_GIVEN INSTRUCTION_
Show each line of the items below that contains the string "kern", reproducing every such line in full.

[Data lines]
--------------------------------

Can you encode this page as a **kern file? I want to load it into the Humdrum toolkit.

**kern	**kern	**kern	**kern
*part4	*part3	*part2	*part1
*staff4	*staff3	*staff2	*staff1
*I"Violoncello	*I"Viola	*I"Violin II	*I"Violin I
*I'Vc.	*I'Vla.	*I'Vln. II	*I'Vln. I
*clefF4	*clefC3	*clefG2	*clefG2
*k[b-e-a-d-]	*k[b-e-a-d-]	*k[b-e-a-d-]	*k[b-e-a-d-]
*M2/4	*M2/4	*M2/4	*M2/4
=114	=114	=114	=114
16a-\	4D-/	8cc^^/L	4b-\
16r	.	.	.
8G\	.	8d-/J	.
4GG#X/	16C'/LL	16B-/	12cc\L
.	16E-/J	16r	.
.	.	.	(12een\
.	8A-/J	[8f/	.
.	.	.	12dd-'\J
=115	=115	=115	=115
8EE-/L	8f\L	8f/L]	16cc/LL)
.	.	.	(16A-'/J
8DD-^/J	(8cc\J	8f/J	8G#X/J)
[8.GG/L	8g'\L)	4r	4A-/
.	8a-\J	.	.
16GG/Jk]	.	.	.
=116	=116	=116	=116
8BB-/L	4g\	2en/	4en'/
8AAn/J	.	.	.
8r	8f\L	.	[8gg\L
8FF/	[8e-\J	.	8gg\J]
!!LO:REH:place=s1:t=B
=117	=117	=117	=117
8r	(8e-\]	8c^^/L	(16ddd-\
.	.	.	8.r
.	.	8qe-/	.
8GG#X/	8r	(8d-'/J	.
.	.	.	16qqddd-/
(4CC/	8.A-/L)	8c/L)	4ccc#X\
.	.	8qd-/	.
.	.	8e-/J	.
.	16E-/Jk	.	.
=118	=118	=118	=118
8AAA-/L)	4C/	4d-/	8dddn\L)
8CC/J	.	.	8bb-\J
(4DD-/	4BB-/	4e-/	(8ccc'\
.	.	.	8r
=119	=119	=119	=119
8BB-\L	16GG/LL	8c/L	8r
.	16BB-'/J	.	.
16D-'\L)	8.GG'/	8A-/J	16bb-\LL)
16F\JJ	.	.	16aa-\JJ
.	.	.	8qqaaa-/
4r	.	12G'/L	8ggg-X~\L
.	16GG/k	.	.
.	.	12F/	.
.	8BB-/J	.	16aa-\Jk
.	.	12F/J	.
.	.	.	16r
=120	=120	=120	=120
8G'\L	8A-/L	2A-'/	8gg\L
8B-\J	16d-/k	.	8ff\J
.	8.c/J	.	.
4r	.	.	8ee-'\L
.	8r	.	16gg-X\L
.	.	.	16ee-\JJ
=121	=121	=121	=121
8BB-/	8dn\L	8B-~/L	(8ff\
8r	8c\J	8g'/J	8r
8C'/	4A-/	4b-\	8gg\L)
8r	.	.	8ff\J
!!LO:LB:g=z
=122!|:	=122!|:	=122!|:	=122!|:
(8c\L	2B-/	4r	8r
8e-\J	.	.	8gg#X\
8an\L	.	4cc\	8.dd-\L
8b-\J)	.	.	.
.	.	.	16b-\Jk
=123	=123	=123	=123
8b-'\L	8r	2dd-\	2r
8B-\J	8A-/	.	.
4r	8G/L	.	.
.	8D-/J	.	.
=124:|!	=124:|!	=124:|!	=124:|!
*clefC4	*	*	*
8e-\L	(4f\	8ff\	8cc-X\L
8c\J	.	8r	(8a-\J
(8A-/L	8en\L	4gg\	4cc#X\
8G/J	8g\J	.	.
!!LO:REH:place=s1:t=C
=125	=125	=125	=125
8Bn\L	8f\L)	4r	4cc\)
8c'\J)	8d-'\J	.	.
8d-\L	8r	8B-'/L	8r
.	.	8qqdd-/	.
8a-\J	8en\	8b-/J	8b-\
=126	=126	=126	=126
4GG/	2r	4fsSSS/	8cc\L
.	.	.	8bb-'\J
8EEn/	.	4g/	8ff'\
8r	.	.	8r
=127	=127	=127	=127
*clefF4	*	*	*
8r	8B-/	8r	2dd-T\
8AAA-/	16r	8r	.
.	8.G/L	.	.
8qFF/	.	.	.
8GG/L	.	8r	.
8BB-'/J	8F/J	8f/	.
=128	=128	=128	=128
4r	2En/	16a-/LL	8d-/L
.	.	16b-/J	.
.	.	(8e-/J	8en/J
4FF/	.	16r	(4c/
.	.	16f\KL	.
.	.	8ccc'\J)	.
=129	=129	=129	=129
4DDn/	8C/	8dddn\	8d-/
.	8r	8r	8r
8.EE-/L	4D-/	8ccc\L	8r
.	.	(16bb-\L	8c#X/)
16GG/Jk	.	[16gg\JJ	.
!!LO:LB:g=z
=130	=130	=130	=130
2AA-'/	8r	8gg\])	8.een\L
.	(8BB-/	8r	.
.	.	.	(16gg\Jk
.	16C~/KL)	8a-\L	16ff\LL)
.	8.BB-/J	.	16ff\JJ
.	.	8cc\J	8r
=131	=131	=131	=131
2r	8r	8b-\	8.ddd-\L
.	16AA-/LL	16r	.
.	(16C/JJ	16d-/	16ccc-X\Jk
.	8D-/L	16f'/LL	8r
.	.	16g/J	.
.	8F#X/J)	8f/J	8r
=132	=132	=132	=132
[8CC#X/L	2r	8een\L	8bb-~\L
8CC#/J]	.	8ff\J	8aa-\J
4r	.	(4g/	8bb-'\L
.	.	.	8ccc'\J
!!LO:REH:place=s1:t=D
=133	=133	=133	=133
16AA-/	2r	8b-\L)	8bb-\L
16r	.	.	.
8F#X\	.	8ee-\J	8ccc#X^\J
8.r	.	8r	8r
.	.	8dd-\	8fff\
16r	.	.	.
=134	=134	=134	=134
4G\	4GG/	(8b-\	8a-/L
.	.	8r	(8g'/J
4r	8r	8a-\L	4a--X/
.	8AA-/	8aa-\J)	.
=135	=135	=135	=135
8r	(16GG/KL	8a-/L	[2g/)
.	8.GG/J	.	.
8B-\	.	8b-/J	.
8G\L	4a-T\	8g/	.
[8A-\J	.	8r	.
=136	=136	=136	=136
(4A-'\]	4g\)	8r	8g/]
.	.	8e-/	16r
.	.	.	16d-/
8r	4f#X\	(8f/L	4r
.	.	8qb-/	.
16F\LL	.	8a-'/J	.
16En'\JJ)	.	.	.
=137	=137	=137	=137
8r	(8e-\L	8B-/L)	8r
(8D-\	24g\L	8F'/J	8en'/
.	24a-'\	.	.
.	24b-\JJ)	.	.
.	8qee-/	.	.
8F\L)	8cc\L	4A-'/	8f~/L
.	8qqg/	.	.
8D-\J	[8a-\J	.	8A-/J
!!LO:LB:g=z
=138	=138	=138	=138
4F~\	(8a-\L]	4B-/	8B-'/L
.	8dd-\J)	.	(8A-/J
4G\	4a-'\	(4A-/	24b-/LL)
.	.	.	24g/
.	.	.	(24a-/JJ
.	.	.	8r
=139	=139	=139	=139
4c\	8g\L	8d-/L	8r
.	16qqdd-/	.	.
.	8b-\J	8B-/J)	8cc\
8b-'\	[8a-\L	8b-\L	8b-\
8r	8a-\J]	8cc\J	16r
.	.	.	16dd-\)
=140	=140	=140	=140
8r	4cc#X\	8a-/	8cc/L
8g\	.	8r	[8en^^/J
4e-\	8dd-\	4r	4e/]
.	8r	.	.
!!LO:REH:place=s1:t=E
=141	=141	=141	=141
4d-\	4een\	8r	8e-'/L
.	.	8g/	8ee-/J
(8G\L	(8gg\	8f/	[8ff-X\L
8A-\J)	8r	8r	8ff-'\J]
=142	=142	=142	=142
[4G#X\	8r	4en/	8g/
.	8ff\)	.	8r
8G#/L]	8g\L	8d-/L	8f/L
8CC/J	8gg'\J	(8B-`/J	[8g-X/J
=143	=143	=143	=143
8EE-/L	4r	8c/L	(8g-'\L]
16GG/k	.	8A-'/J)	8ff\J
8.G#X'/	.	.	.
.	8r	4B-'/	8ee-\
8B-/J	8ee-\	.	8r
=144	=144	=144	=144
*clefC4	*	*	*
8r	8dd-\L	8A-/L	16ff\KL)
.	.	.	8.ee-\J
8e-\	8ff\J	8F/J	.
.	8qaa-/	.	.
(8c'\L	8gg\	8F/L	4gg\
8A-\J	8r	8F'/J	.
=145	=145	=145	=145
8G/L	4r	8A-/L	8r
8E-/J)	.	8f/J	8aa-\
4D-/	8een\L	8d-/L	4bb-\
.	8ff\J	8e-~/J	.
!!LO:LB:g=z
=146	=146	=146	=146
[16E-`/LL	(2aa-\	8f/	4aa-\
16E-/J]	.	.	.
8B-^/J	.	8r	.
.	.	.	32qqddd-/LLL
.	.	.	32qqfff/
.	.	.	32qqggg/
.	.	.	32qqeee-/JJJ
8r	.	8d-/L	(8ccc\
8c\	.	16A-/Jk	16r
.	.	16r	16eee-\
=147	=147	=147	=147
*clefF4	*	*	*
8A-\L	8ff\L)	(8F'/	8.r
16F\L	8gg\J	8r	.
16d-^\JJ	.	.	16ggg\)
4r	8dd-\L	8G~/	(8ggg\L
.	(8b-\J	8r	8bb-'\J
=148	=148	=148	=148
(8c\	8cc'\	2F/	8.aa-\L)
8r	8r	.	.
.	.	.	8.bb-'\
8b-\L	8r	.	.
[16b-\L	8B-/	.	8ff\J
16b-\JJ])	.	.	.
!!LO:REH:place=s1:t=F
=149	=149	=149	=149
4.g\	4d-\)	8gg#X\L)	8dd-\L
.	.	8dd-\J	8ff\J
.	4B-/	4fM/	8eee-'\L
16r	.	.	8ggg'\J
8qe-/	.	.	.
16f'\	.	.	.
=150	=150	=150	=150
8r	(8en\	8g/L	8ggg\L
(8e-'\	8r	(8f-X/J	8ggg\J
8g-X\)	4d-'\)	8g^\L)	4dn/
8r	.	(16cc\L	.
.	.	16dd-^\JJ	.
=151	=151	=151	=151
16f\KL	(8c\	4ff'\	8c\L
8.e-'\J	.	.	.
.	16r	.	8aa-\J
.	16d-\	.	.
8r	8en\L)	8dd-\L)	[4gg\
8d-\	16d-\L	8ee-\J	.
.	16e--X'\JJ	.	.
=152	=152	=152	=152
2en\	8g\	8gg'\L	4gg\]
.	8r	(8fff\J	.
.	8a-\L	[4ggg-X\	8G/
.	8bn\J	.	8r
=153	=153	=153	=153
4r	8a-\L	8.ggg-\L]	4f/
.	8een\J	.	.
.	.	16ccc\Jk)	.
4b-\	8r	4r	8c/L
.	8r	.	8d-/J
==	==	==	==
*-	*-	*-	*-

--------------------------------

_WORKED SOLUTION_
Can you encode this page as a **kern file? I want to load it into the Humdrum toolkit.
**kern	**kern	**kern	**kern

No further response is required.